### Task objective
Nothing other than the lines from the one containing "camera: 10 degrees left, 0 degrees up" through the close of the entries below should be printed, each exactly.

### Input records
= = =
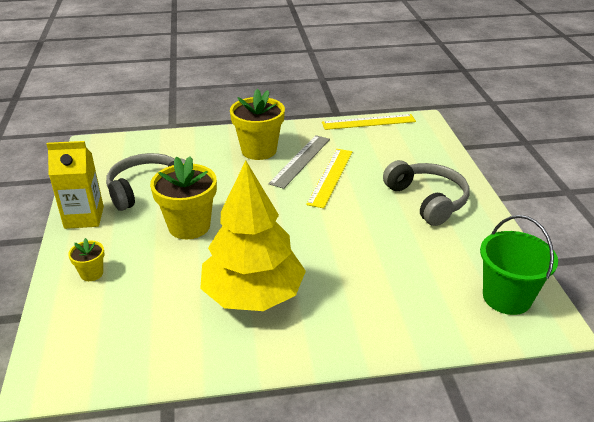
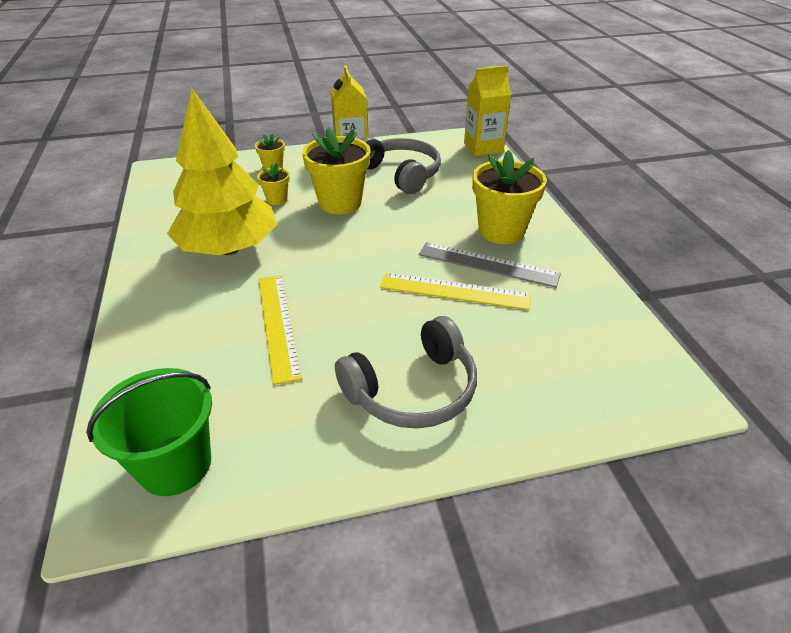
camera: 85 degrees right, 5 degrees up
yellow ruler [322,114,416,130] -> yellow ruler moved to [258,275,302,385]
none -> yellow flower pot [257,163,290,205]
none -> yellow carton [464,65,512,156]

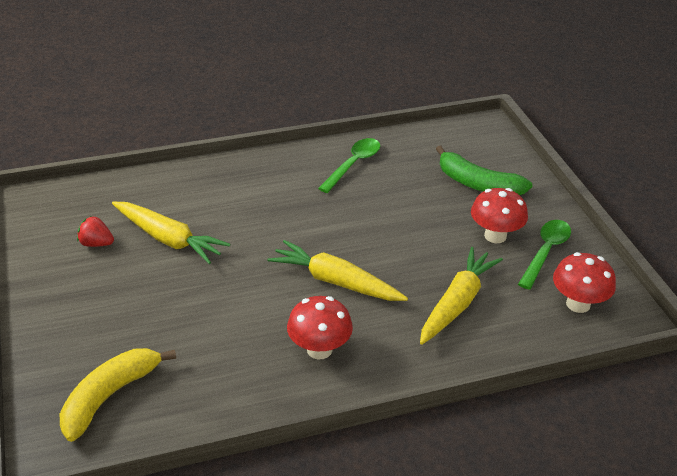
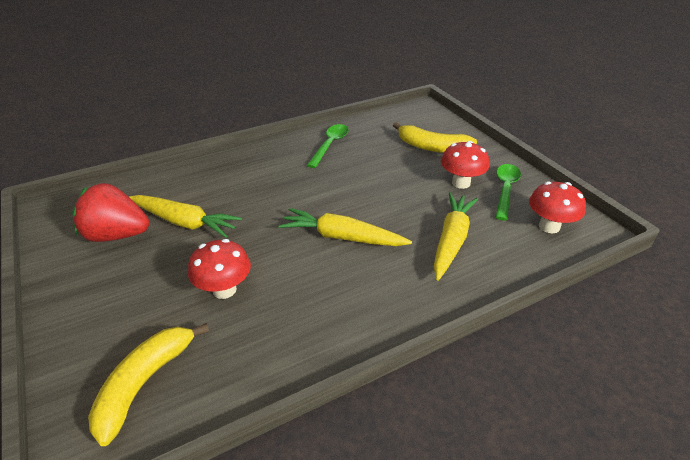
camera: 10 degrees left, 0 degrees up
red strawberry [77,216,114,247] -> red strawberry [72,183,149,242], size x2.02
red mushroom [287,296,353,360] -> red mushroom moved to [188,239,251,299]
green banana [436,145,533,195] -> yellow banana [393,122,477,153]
= = =
### Written response
camera: 10 degrees left, 0 degrees up
red strawberry [77,216,114,247] -> red strawberry [72,183,149,242], size x2.02
red mushroom [287,296,353,360] -> red mushroom moved to [188,239,251,299]
green banana [436,145,533,195] -> yellow banana [393,122,477,153]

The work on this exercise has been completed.